**SUPPLIED MATERIAL**
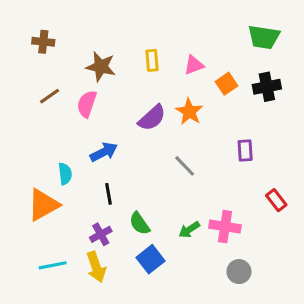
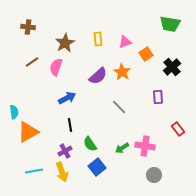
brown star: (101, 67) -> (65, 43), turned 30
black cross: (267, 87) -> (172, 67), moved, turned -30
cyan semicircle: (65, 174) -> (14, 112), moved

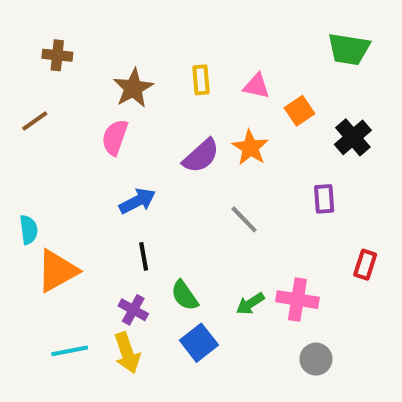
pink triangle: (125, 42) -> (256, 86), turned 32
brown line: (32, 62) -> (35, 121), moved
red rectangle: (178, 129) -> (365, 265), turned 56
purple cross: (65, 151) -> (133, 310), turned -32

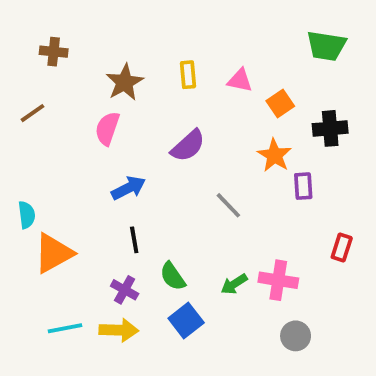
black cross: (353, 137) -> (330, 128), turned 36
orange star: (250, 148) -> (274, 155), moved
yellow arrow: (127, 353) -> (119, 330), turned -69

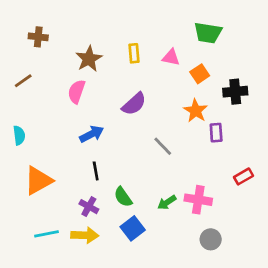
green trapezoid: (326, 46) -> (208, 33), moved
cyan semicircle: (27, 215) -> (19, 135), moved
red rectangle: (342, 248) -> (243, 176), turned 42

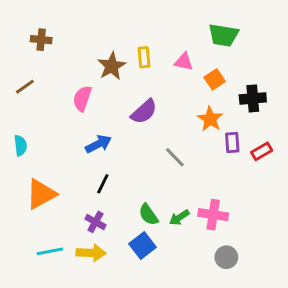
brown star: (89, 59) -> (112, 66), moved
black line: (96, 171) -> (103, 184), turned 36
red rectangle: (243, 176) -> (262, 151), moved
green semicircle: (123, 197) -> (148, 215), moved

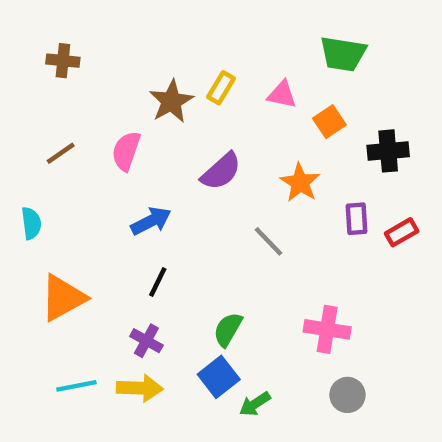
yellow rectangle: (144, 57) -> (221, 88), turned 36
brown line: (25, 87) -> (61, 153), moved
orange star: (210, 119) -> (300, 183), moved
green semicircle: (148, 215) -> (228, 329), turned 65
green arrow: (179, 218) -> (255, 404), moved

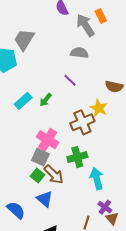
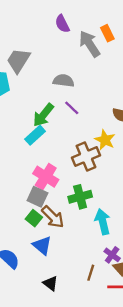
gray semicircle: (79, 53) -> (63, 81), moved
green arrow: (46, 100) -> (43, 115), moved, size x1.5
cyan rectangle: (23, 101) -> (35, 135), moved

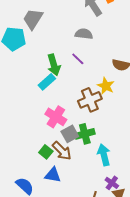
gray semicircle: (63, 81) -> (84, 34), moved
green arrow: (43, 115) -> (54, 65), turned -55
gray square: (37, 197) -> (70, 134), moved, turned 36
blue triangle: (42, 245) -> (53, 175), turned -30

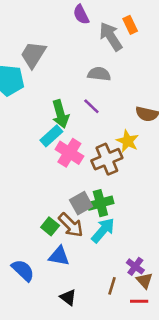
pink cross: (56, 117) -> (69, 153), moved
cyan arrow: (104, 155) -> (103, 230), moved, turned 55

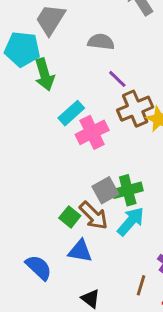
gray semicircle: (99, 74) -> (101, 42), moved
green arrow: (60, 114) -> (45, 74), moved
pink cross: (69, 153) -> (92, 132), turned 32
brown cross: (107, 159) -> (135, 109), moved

**INSTRUCTIONS FOR THE TASK**
Please restate the lines above exactly, starting at the first line of the data and stopping at the line containing "cyan semicircle: (27, 215)", which is included. Omit pictures.

**THE COMPLETED TASK**
brown star: (101, 67) -> (65, 43), turned 30
black cross: (267, 87) -> (172, 67), moved, turned -30
cyan semicircle: (65, 174) -> (14, 112), moved

pink triangle: (125, 42) -> (256, 86), turned 32
brown line: (32, 62) -> (35, 121), moved
red rectangle: (178, 129) -> (365, 265), turned 56
purple cross: (65, 151) -> (133, 310), turned -32

black cross: (353, 137) -> (330, 128), turned 36
orange star: (250, 148) -> (274, 155), moved
yellow arrow: (127, 353) -> (119, 330), turned -69

green trapezoid: (326, 46) -> (208, 33), moved
cyan semicircle: (27, 215) -> (19, 135), moved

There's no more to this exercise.